Write out the data exactly, please, and omit the pictures.
Source records: Begin
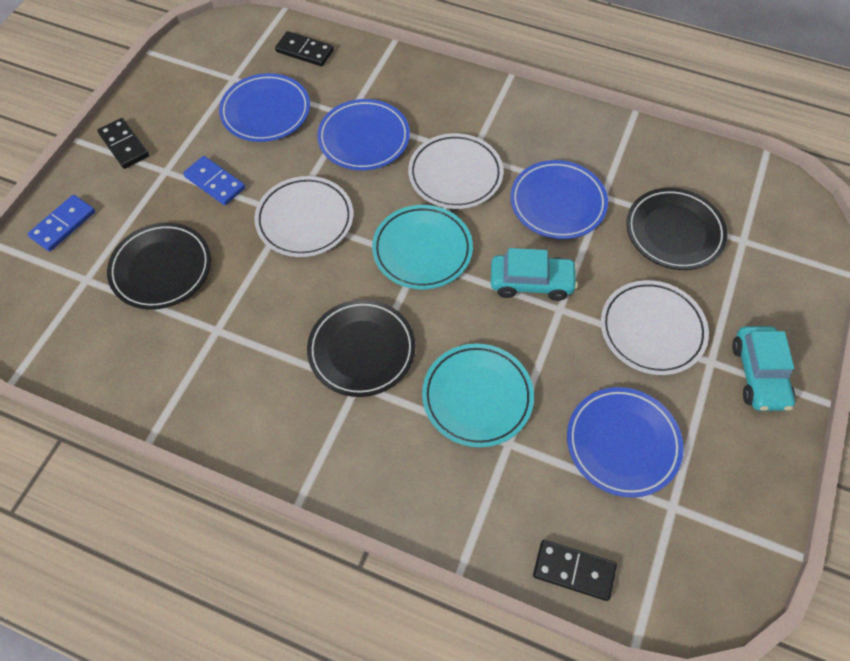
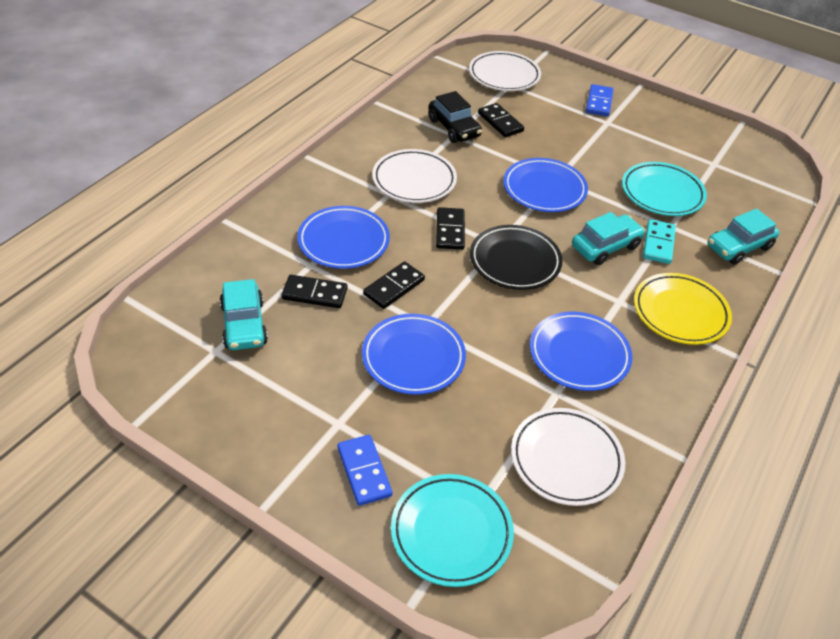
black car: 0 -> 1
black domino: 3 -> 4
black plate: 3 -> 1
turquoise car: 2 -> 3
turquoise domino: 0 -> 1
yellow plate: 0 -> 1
Source records: End
*Expected answer:*
black car: 0 -> 1
black domino: 3 -> 4
black plate: 3 -> 1
turquoise car: 2 -> 3
turquoise domino: 0 -> 1
yellow plate: 0 -> 1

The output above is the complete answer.